## TASK TO COMPLETE
Here are some records; copy every line that holds the word "black".

## DATA SECTION
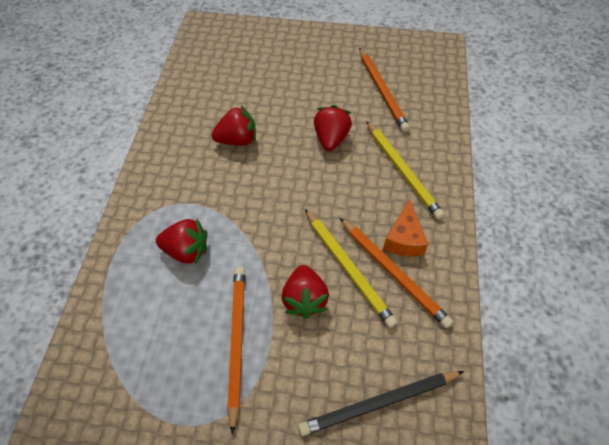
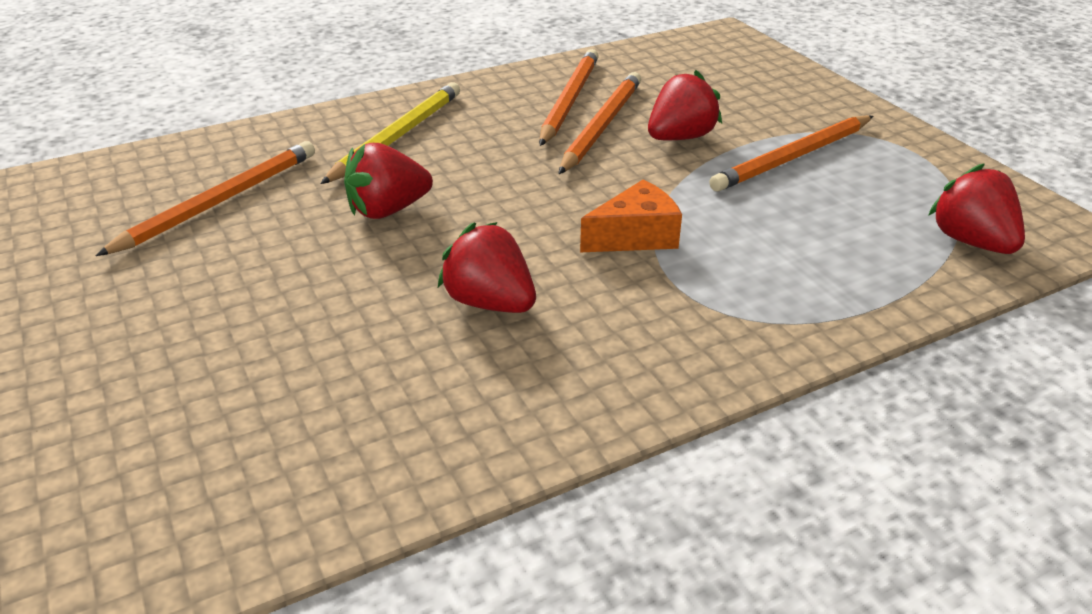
camera: 125 degrees left, 20 degrees down
red strawberry [156,219,207,265] -> red strawberry moved to [928,164,1025,254]
black pencil [298,371,464,436] -> none
yellow pencil [305,209,397,328] -> orange pencil [559,72,641,174]
orange cheese [383,199,428,256] -> orange cheese moved to [580,179,682,252]

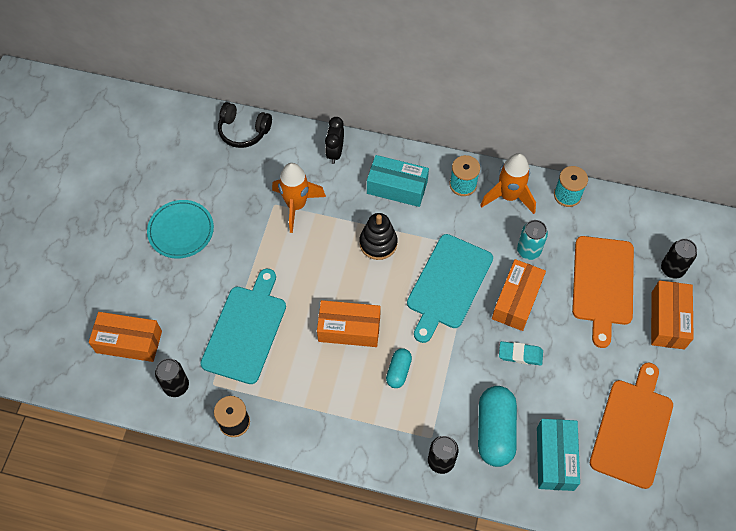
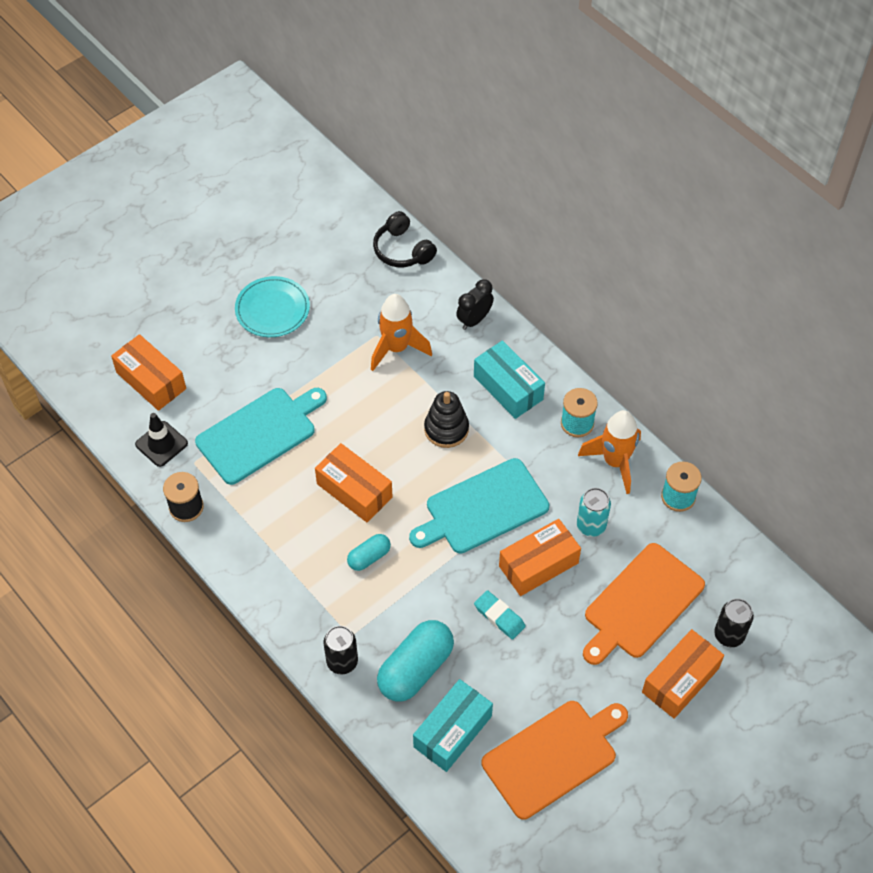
camera: 35 degrees right, 5 degrees down
black can [155,358,189,397] -> black traffic cone [135,413,188,467]

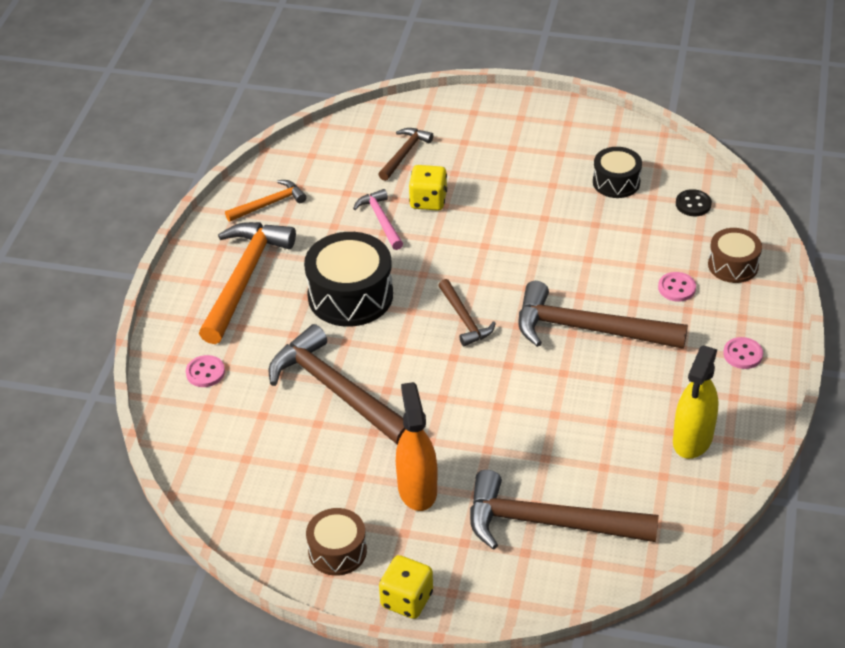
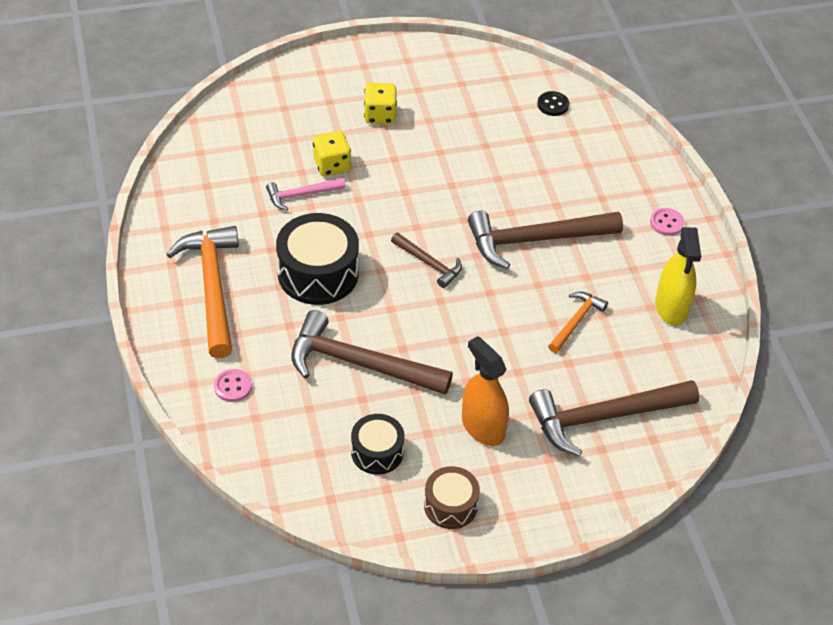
camera: 30 degrees left, 5 degrees up
orange hammer [225,180,307,222] -> orange hammer moved to [548,292,608,353]
pink hammer [353,189,403,250] -> pink hammer turned 60 degrees counterclockwise [266,178,346,210]
brown hammer [378,128,433,181] -> none
yellow dice [379,555,433,619] -> yellow dice moved to [364,83,397,124]
black drum [593,147,642,198] -> black drum moved to [351,414,405,475]
pink button [658,272,696,302] -> none
brown drum [708,228,762,283] -> none

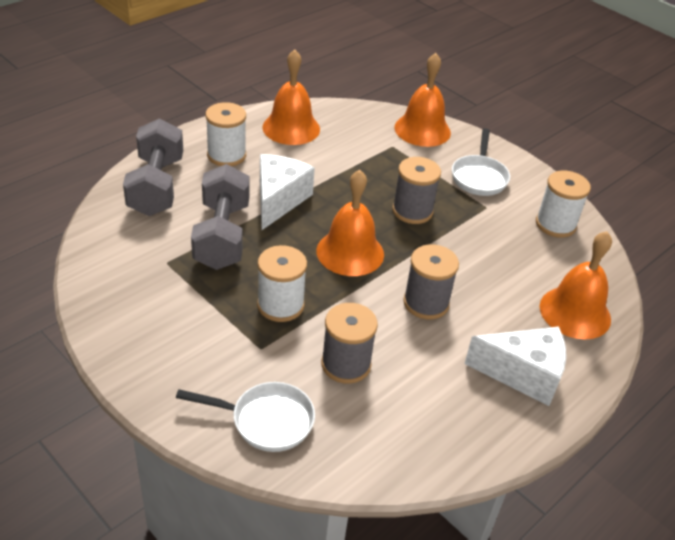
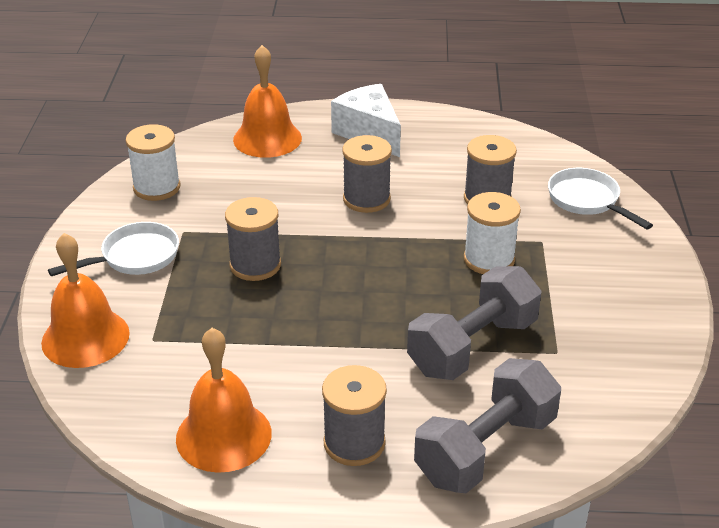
camera: 130 degrees left, 5 degrees down
white spool [205,102,246,166] -> grey spool [322,365,387,466]
white cheese [260,154,315,230] -> none
orange bell [316,170,384,276] -> none

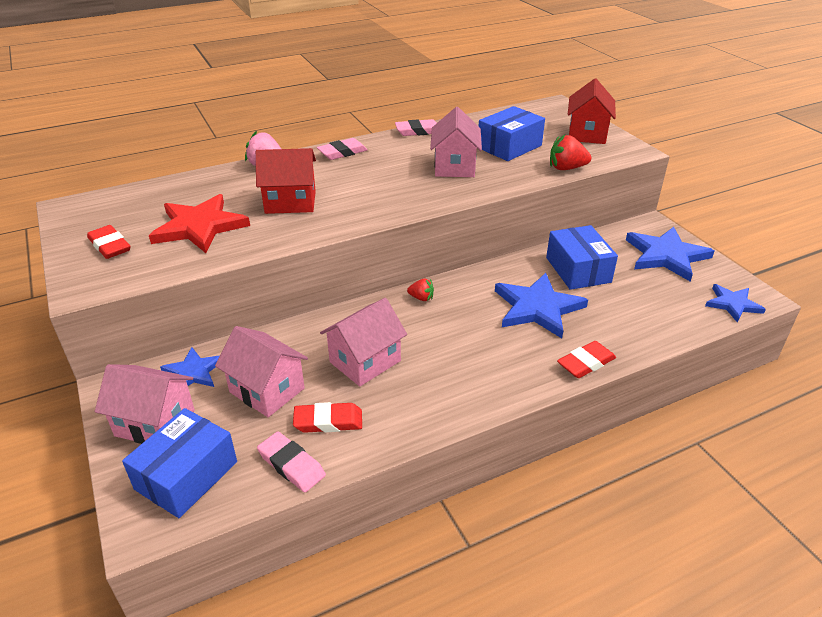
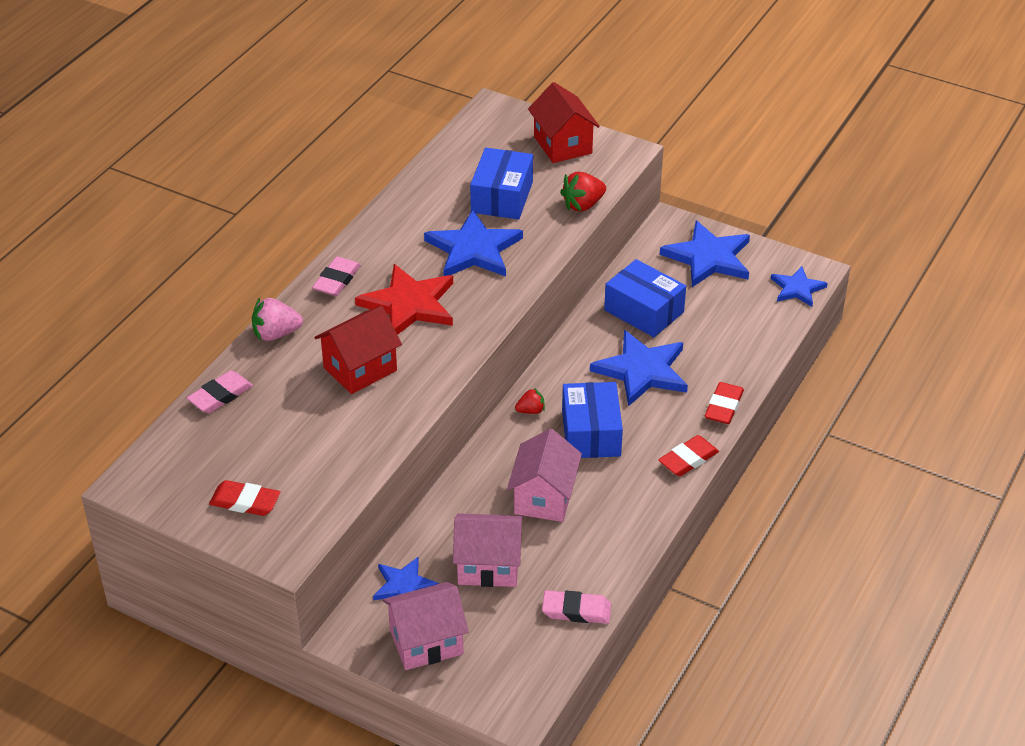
camera: 35 degrees left, 5 degrees up
blue box [122,408,237,518] -> blue box moved to [562,382,623,458]
red star [149,194,250,253] -> red star moved to [355,264,453,335]
red eraser [293,402,362,433] -> red eraser moved to [658,435,719,476]
pink eraser [395,119,437,136] -> pink eraser moved to [187,371,253,413]
pink house [430,107,482,177] -> blue star [424,210,523,276]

## REPLY TO THE TASK
black pencil [298,371,464,436] -> none
black can [155,358,189,397] -> black traffic cone [135,413,188,467]
black drum [593,147,642,198] -> black drum moved to [351,414,405,475]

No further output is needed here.